Problem to solve »
Write out the stretch of lines below that begins at the line with "U4 pin SCL: SCL -> SDA" and ends at the line with "C2: 330nF (VB, VI) -> 22nF (VB, VI)", including both, exactly as given and nothing more.

(Source records)
■ ■ ■ ■
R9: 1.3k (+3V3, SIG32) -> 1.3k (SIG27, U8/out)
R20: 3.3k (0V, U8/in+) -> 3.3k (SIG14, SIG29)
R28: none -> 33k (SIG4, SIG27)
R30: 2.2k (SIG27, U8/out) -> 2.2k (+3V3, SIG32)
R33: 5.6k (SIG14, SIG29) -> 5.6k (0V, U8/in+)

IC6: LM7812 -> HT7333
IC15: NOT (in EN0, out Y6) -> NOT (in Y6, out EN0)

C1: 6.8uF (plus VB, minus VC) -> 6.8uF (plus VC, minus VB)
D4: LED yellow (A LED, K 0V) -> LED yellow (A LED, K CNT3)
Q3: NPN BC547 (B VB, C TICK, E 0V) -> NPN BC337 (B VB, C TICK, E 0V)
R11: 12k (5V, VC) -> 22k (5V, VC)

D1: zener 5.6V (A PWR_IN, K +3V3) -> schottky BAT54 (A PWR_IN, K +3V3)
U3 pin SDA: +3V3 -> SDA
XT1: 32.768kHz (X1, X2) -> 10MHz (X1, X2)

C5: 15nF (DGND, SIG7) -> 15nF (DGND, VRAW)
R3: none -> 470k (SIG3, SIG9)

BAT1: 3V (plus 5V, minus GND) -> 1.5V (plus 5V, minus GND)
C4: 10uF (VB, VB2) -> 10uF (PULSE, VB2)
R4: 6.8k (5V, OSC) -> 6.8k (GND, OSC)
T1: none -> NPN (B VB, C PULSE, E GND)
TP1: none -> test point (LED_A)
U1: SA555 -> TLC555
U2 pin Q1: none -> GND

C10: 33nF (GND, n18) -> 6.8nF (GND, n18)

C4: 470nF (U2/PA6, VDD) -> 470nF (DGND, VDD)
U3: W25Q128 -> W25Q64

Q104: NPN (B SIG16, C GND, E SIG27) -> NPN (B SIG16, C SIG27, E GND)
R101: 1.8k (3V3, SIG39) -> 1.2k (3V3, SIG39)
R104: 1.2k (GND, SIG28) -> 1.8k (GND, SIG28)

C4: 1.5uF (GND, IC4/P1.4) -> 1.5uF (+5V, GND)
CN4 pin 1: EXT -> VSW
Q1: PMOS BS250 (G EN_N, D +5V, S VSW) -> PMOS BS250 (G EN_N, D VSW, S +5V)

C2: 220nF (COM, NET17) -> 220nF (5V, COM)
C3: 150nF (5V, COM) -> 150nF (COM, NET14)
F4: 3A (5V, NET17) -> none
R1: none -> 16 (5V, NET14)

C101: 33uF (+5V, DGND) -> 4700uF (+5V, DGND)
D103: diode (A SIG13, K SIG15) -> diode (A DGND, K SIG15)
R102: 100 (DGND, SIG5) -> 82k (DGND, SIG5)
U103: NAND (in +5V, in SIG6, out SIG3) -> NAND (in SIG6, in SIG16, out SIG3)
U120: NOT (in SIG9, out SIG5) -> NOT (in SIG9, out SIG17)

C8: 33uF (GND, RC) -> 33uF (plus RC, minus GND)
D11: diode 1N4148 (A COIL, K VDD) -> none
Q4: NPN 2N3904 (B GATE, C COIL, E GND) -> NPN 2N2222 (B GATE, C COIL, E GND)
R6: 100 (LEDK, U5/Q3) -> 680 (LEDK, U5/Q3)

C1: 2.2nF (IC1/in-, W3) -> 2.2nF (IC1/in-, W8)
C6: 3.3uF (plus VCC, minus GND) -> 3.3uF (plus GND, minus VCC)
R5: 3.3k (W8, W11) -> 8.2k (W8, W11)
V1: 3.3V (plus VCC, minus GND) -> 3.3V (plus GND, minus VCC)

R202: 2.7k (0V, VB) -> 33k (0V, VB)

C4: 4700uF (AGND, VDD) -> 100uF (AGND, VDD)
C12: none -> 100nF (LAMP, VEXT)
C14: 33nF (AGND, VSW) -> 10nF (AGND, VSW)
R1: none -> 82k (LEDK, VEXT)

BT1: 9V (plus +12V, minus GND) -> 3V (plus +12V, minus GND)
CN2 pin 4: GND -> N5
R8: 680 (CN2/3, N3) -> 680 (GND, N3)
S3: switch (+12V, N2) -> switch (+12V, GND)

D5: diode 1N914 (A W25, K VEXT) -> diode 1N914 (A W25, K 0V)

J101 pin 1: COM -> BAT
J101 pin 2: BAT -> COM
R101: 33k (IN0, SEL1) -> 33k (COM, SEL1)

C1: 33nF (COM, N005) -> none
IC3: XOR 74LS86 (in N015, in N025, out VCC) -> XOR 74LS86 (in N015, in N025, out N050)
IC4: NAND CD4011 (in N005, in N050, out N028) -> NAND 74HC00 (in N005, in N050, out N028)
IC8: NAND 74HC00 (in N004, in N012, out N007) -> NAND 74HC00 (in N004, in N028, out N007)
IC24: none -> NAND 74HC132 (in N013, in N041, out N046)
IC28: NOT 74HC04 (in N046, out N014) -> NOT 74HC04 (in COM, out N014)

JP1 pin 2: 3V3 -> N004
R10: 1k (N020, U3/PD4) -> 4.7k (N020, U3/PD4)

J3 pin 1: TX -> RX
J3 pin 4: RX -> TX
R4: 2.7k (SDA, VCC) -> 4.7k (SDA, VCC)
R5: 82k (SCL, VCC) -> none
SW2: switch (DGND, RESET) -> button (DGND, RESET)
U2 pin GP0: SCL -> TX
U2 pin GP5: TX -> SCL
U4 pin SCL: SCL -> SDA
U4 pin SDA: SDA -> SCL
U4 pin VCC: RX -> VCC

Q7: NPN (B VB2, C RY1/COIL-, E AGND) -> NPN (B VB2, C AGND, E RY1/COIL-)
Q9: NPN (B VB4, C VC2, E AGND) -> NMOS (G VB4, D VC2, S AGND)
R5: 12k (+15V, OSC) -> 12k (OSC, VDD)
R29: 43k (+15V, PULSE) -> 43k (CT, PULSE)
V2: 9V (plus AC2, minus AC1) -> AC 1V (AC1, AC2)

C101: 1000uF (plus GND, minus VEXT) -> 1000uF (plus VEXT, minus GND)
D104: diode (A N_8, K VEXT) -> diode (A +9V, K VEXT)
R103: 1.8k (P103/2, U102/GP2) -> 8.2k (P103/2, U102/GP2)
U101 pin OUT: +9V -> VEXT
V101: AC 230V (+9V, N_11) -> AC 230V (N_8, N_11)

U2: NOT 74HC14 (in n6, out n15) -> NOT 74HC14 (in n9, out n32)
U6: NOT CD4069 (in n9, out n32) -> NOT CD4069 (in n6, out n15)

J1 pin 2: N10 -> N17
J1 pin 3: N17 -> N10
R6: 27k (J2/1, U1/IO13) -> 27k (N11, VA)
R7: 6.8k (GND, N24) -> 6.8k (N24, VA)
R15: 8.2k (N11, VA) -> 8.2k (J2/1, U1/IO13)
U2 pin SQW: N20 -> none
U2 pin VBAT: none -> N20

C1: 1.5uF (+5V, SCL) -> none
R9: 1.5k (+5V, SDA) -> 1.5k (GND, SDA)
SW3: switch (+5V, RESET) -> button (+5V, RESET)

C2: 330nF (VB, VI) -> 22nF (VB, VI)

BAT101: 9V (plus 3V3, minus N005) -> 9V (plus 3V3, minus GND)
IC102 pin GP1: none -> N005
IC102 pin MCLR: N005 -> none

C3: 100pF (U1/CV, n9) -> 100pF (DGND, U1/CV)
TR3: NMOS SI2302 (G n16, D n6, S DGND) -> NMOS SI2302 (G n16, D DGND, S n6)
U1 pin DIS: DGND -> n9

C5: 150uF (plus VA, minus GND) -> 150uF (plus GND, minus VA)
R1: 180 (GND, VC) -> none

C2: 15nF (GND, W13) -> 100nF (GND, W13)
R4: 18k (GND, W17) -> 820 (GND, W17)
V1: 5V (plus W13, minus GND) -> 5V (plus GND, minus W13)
■ ■ ■ ■
Response to this task »
U4 pin SCL: SCL -> SDA
U4 pin SDA: SDA -> SCL
U4 pin VCC: RX -> VCC

Q7: NPN (B VB2, C RY1/COIL-, E AGND) -> NPN (B VB2, C AGND, E RY1/COIL-)
Q9: NPN (B VB4, C VC2, E AGND) -> NMOS (G VB4, D VC2, S AGND)
R5: 12k (+15V, OSC) -> 12k (OSC, VDD)
R29: 43k (+15V, PULSE) -> 43k (CT, PULSE)
V2: 9V (plus AC2, minus AC1) -> AC 1V (AC1, AC2)

C101: 1000uF (plus GND, minus VEXT) -> 1000uF (plus VEXT, minus GND)
D104: diode (A N_8, K VEXT) -> diode (A +9V, K VEXT)
R103: 1.8k (P103/2, U102/GP2) -> 8.2k (P103/2, U102/GP2)
U101 pin OUT: +9V -> VEXT
V101: AC 230V (+9V, N_11) -> AC 230V (N_8, N_11)

U2: NOT 74HC14 (in n6, out n15) -> NOT 74HC14 (in n9, out n32)
U6: NOT CD4069 (in n9, out n32) -> NOT CD4069 (in n6, out n15)

J1 pin 2: N10 -> N17
J1 pin 3: N17 -> N10
R6: 27k (J2/1, U1/IO13) -> 27k (N11, VA)
R7: 6.8k (GND, N24) -> 6.8k (N24, VA)
R15: 8.2k (N11, VA) -> 8.2k (J2/1, U1/IO13)
U2 pin SQW: N20 -> none
U2 pin VBAT: none -> N20

C1: 1.5uF (+5V, SCL) -> none
R9: 1.5k (+5V, SDA) -> 1.5k (GND, SDA)
SW3: switch (+5V, RESET) -> button (+5V, RESET)

C2: 330nF (VB, VI) -> 22nF (VB, VI)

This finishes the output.